** Opening SOURCE RECORDS block **
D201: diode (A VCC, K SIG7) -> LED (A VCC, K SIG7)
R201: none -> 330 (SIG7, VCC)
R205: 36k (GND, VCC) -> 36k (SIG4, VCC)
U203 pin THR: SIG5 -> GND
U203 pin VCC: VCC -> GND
** Closing SOURCE RECORDS block **
**HOW TO COMPLETE THIS TASK:**
Give an exact copy of all the data shown above.

**ANSWER TO THIS EXERCISE:**
D201: diode (A VCC, K SIG7) -> LED (A VCC, K SIG7)
R201: none -> 330 (SIG7, VCC)
R205: 36k (GND, VCC) -> 36k (SIG4, VCC)
U203 pin THR: SIG5 -> GND
U203 pin VCC: VCC -> GND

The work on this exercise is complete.